(Scene comparison data)
/---
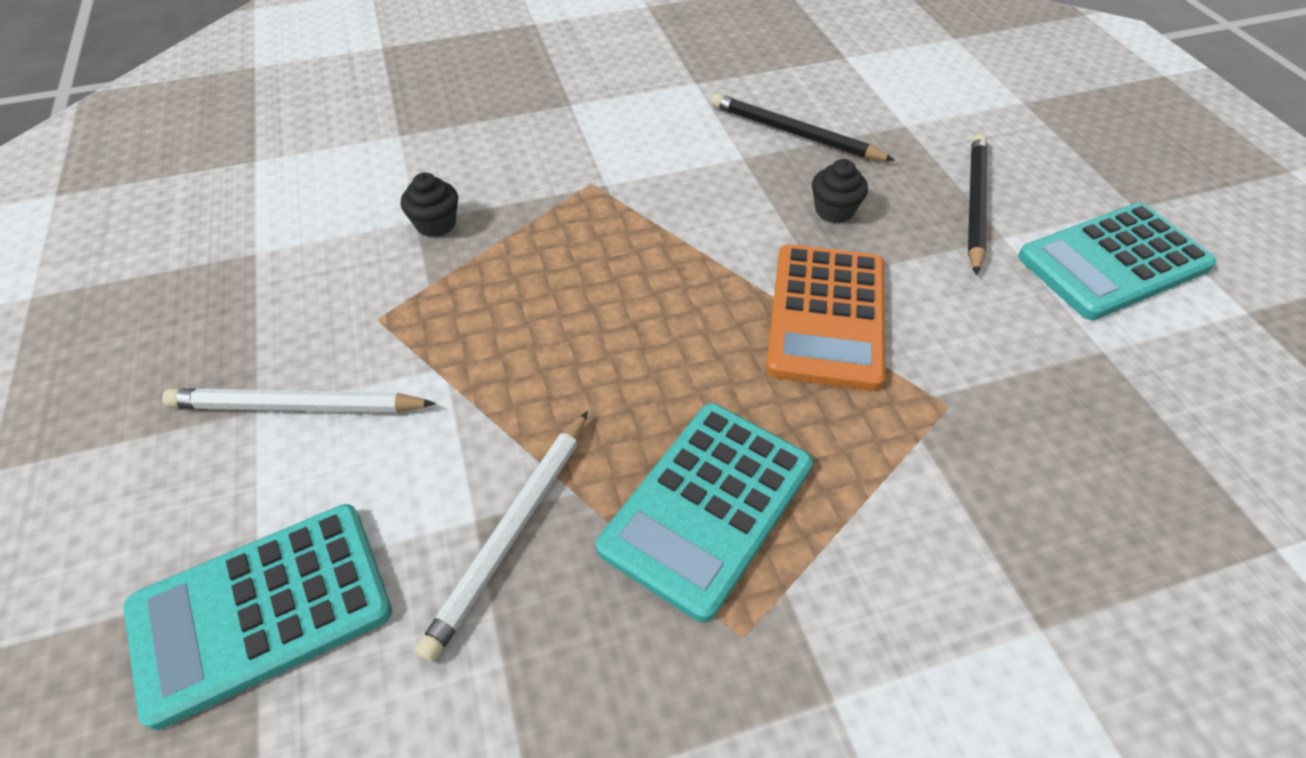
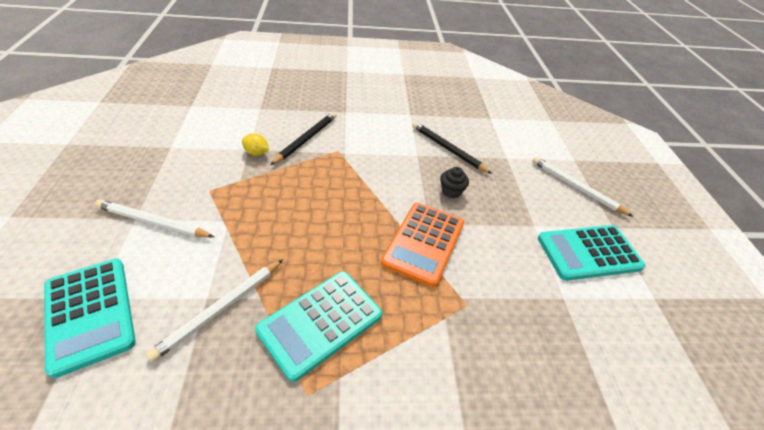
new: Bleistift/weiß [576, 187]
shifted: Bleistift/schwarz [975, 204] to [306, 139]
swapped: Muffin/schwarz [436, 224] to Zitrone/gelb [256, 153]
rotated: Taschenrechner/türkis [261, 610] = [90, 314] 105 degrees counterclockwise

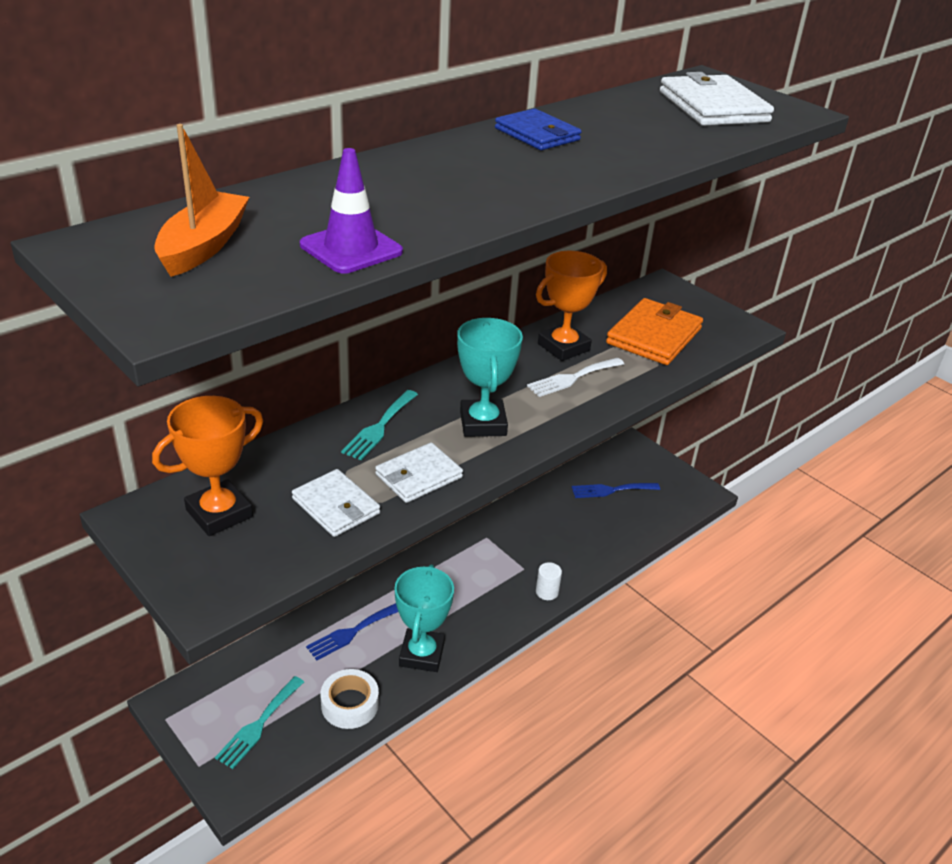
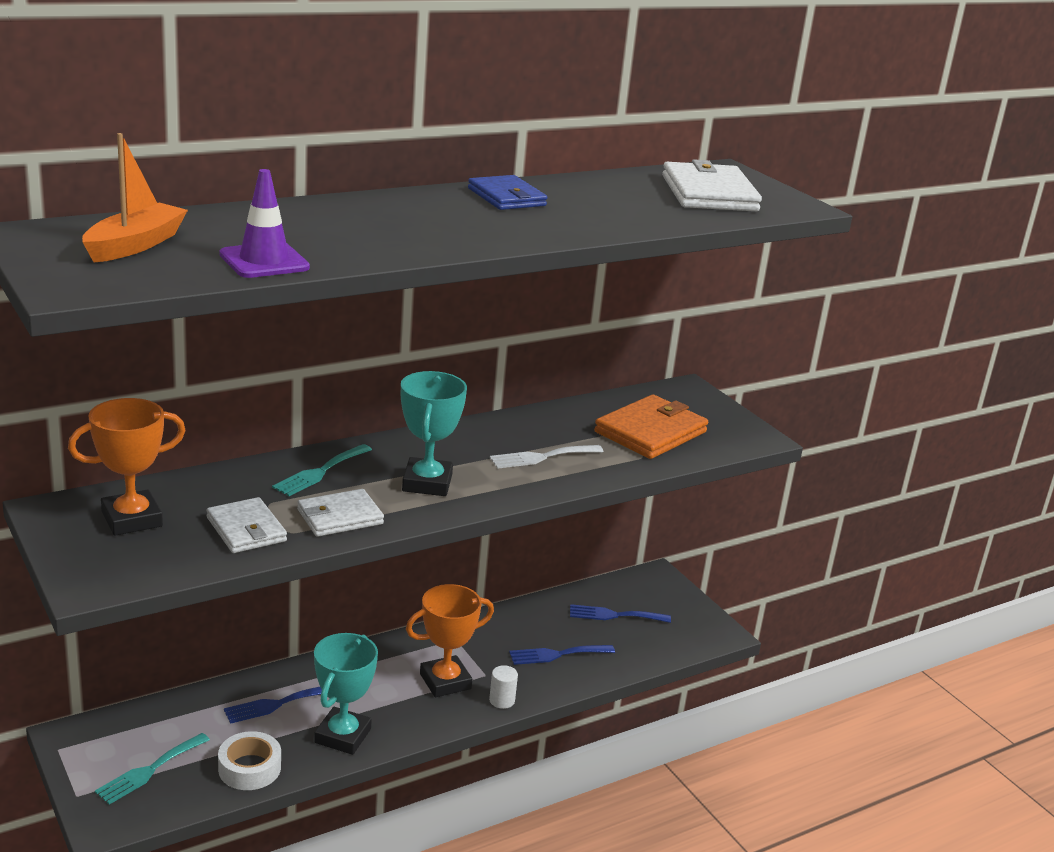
new: Gabel/blau [557, 654]
shifted: Pokal/orange [563, 347] to [445, 681]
\---
§ **Problem details**
Respond with nothing but the number of lines in the entries that contain the string "Bleistift".

§ **Written answer**
2